[WHAT IS ASKED] Reproduce, character for character, the part of the rows below that opens with the line containing "dinner (769, 428)" and closes with the line containing "(1179, 296).", keeping both of those lines.

[INPUT]

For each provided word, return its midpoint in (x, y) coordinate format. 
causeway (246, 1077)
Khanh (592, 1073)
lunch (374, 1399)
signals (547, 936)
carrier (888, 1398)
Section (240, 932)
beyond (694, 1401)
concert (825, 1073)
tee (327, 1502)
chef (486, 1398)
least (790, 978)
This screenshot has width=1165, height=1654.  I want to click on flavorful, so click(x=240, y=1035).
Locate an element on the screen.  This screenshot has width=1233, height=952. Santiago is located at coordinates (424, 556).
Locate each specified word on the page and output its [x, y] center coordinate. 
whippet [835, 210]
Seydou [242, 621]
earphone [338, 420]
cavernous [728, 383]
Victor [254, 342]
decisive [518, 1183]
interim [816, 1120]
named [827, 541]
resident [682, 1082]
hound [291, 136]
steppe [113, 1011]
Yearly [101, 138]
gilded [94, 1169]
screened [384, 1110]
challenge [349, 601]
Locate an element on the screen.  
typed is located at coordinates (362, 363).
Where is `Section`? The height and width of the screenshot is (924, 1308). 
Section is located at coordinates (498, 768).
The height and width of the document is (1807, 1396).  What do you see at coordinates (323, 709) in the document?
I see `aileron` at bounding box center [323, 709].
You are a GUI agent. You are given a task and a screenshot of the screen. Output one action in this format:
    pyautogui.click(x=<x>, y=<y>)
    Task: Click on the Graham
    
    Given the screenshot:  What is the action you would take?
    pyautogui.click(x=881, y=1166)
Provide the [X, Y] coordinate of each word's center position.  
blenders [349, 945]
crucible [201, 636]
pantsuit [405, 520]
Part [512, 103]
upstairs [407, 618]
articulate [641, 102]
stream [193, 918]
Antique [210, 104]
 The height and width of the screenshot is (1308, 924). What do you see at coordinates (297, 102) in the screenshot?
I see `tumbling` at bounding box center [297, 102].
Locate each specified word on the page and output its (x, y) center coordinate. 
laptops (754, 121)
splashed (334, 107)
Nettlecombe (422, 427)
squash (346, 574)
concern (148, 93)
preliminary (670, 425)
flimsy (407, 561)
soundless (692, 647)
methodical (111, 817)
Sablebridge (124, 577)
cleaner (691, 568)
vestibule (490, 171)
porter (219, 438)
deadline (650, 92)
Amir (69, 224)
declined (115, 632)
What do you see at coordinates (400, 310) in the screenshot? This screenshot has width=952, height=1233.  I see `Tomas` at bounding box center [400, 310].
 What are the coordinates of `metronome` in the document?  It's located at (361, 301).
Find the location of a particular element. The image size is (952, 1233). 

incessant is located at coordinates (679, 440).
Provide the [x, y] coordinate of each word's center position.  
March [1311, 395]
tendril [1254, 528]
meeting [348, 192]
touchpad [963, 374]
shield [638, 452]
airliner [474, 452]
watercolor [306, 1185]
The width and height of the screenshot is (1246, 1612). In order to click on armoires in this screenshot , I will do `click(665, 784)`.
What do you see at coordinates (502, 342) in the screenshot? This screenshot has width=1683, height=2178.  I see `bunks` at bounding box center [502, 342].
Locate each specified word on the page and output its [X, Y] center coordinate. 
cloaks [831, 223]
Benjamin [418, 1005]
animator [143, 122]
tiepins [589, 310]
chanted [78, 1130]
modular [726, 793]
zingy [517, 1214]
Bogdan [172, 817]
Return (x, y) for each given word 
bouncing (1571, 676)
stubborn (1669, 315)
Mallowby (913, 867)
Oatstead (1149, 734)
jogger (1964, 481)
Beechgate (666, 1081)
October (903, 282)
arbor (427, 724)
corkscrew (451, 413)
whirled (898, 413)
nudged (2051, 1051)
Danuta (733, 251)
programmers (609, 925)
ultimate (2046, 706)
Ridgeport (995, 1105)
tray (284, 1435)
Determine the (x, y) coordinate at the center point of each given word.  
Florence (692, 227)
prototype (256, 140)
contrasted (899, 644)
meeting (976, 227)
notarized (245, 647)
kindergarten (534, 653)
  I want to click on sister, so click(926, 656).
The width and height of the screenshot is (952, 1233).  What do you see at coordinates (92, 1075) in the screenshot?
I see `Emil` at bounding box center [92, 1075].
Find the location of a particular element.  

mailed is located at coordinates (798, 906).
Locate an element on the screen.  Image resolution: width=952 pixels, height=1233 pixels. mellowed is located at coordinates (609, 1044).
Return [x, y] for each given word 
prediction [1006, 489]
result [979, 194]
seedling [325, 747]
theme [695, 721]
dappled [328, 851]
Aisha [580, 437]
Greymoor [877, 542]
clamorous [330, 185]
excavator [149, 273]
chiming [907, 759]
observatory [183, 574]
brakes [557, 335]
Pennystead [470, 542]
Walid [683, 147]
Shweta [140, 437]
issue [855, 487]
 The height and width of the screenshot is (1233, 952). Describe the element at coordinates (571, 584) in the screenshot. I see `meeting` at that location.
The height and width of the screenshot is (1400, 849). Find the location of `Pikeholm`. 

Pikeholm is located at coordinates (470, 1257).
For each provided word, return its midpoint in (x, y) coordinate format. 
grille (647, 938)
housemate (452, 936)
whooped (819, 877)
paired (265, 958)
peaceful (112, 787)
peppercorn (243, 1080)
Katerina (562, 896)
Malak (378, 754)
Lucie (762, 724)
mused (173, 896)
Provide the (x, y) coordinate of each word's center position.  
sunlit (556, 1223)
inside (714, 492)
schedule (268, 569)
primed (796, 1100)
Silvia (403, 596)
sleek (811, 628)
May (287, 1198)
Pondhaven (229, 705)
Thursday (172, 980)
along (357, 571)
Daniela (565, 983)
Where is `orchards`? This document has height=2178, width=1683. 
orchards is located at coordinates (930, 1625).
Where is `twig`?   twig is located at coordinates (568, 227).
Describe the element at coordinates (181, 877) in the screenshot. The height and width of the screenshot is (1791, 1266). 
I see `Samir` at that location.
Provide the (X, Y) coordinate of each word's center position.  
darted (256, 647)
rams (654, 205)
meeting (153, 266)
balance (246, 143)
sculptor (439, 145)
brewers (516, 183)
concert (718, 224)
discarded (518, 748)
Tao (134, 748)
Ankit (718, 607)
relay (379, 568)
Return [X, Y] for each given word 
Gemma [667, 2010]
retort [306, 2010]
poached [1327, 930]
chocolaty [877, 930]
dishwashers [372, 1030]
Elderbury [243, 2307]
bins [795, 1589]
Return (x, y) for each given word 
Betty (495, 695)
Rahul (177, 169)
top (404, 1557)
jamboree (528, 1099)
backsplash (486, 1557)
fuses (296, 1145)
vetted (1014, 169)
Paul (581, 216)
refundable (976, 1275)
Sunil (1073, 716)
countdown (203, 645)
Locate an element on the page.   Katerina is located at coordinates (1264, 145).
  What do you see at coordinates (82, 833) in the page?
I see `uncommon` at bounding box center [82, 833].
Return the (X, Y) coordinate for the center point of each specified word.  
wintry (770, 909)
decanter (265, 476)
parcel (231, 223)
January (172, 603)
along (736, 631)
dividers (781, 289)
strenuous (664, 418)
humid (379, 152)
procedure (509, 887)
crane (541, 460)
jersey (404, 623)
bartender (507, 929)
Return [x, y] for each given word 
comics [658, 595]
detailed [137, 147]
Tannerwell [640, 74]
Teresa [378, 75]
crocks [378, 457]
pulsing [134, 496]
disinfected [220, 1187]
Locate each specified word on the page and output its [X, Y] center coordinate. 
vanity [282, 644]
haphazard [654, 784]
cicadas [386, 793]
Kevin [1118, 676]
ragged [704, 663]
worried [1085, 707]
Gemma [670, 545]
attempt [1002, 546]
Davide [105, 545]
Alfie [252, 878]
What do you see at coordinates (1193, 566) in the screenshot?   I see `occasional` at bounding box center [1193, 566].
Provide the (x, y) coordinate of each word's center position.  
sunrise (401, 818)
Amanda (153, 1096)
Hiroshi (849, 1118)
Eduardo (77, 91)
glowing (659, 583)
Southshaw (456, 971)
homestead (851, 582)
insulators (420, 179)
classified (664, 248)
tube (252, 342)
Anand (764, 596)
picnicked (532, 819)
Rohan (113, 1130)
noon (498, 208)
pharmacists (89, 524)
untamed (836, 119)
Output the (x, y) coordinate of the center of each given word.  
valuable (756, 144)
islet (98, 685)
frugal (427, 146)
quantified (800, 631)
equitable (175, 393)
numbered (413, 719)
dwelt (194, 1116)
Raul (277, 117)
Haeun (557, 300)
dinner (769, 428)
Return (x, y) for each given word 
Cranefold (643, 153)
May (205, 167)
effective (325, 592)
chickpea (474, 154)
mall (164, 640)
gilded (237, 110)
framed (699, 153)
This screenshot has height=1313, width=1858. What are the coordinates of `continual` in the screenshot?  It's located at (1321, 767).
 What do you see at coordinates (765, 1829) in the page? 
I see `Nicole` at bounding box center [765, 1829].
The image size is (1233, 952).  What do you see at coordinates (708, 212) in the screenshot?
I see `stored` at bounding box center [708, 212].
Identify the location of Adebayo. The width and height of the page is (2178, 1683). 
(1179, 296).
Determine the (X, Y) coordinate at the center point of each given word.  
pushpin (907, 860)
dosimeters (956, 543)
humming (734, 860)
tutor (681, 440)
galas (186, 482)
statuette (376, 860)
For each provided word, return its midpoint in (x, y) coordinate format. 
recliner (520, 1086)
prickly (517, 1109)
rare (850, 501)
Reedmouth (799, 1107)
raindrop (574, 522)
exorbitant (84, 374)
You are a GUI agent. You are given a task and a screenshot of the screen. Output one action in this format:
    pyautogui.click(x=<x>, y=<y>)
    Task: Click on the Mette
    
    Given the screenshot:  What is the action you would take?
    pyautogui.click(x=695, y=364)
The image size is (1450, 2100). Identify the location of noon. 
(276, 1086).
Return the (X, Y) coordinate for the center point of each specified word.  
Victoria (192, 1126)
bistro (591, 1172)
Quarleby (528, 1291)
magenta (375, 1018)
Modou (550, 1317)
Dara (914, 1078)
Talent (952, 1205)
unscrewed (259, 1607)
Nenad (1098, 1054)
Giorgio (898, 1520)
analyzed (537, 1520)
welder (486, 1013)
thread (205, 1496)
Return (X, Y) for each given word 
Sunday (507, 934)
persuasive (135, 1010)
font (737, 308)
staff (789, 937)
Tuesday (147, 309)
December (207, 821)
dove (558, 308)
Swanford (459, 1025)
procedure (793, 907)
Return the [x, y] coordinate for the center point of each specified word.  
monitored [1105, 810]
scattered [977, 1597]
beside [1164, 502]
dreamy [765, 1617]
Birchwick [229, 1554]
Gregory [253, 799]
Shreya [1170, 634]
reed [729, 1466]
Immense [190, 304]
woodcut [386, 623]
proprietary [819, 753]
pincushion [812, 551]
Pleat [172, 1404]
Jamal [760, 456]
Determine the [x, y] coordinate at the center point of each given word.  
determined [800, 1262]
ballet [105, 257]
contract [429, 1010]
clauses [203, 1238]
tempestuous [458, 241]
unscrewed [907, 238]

[SOLUTION TO THIS TASK]
dinner (769, 428)
Return (x, y) for each given word 
Cranefold (643, 153)
May (205, 167)
effective (325, 592)
chickpea (474, 154)
mall (164, 640)
gilded (237, 110)
framed (699, 153)
This screenshot has height=1313, width=1858. What are the coordinates of `continual` in the screenshot?  It's located at (1321, 767).
 What do you see at coordinates (765, 1829) in the page? 
I see `Nicole` at bounding box center [765, 1829].
The image size is (1233, 952).  What do you see at coordinates (708, 212) in the screenshot?
I see `stored` at bounding box center [708, 212].
Identify the location of Adebayo. The width and height of the page is (2178, 1683). 
(1179, 296).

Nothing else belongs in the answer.